> _Assignment_
Identify, in the records below, every line where the string "star" appears, and copy each such line.

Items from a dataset
▶
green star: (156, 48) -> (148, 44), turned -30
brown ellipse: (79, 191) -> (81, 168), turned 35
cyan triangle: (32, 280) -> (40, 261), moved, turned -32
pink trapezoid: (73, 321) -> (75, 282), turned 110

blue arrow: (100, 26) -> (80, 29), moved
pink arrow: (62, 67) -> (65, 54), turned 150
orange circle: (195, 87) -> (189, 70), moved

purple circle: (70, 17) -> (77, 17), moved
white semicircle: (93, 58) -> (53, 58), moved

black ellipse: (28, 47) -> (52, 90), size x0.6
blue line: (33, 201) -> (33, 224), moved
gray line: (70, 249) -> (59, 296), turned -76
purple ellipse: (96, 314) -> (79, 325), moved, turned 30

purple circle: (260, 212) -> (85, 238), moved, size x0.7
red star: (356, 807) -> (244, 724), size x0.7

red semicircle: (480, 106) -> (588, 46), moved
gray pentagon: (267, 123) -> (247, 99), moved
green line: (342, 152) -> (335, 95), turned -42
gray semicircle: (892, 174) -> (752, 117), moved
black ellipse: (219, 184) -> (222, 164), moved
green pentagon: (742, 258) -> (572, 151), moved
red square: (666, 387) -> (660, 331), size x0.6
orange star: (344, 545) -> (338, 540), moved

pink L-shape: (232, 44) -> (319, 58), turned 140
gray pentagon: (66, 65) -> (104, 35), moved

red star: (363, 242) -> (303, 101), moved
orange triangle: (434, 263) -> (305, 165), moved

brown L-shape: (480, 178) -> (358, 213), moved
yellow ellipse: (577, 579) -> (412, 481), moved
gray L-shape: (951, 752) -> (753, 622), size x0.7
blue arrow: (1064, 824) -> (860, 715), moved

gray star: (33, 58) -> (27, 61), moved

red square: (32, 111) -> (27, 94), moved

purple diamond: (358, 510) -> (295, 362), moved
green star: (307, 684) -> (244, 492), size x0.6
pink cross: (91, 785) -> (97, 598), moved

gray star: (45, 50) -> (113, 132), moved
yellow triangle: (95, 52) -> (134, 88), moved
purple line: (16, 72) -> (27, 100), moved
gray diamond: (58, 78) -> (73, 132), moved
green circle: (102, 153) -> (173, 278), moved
◀
> _The completed task_
green star: (156, 48) -> (148, 44), turned -30
red star: (356, 807) -> (244, 724), size x0.7
orange star: (344, 545) -> (338, 540), moved
red star: (363, 242) -> (303, 101), moved
gray star: (33, 58) -> (27, 61), moved
green star: (307, 684) -> (244, 492), size x0.6
gray star: (45, 50) -> (113, 132), moved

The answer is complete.